REQUIREMENT » Copy out each line of the listing below where the string "VBUS" appears.

═══ DATA FOR REVIEW

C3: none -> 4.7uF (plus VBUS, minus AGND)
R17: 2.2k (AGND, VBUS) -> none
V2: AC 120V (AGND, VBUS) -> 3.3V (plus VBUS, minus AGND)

══════
═══ DATA FOR REVIEW

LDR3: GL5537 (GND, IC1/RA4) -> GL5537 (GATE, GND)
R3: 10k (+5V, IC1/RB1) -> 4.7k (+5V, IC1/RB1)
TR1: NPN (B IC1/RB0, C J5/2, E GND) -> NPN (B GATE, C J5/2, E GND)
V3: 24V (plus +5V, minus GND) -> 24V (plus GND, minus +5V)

══════

EXERCISE OUTPUT »
C3: none -> 4.7uF (plus VBUS, minus AGND)
R17: 2.2k (AGND, VBUS) -> none
V2: AC 120V (AGND, VBUS) -> 3.3V (plus VBUS, minus AGND)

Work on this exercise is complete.